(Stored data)
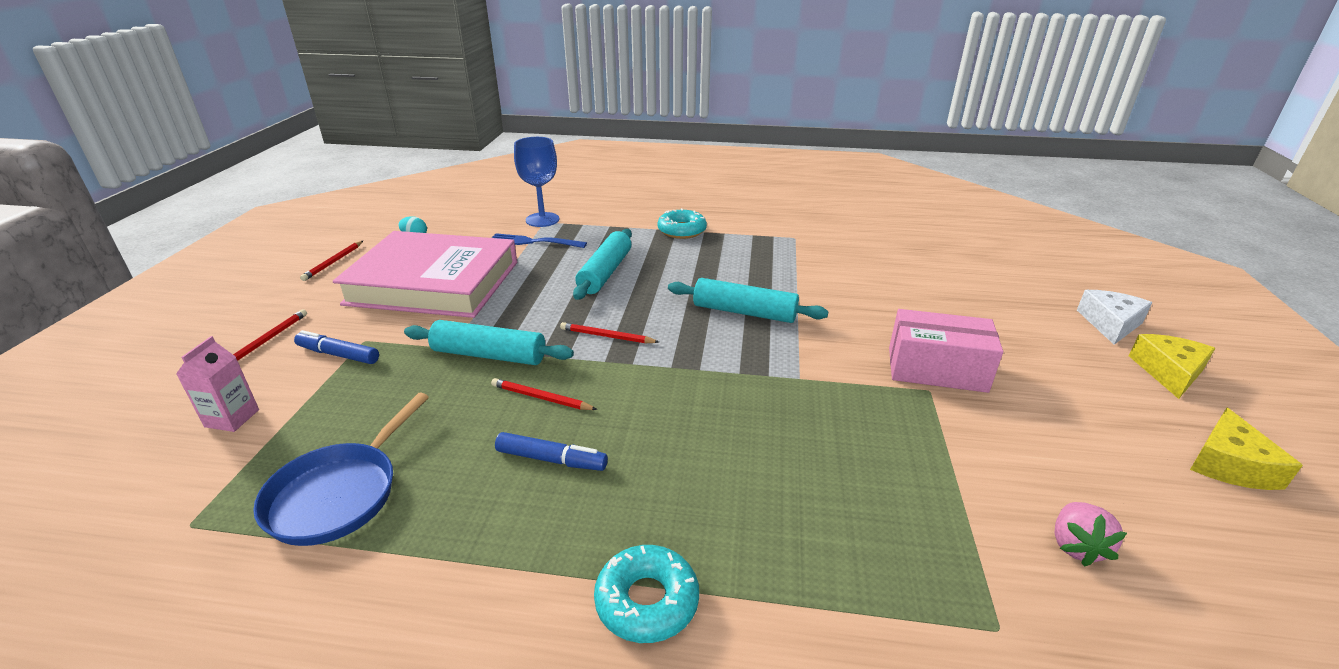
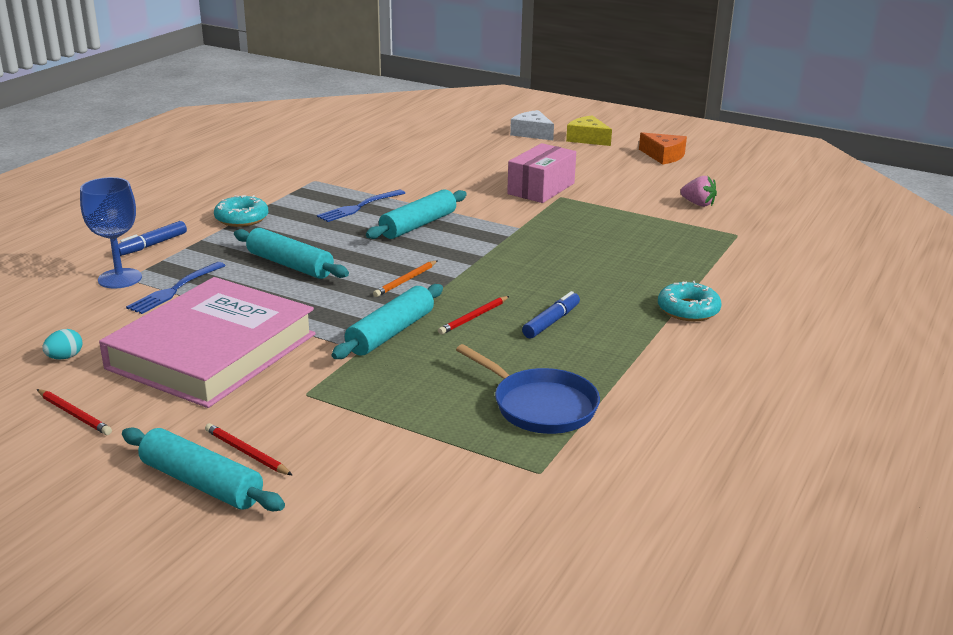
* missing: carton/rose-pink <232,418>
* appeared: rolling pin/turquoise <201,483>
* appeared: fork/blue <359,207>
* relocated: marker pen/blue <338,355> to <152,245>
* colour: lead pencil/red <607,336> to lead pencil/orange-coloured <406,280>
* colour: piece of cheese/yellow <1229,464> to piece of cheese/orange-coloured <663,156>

▶ _What is expected_
Each line from the one holding "rolling pin/turquoise <201,483>" through the last line of the data is to be transcribed exactly, with nothing else added.

▶ _Result for this exercise_
* appeared: rolling pin/turquoise <201,483>
* appeared: fork/blue <359,207>
* relocated: marker pen/blue <338,355> to <152,245>
* colour: lead pencil/red <607,336> to lead pencil/orange-coloured <406,280>
* colour: piece of cheese/yellow <1229,464> to piece of cheese/orange-coloured <663,156>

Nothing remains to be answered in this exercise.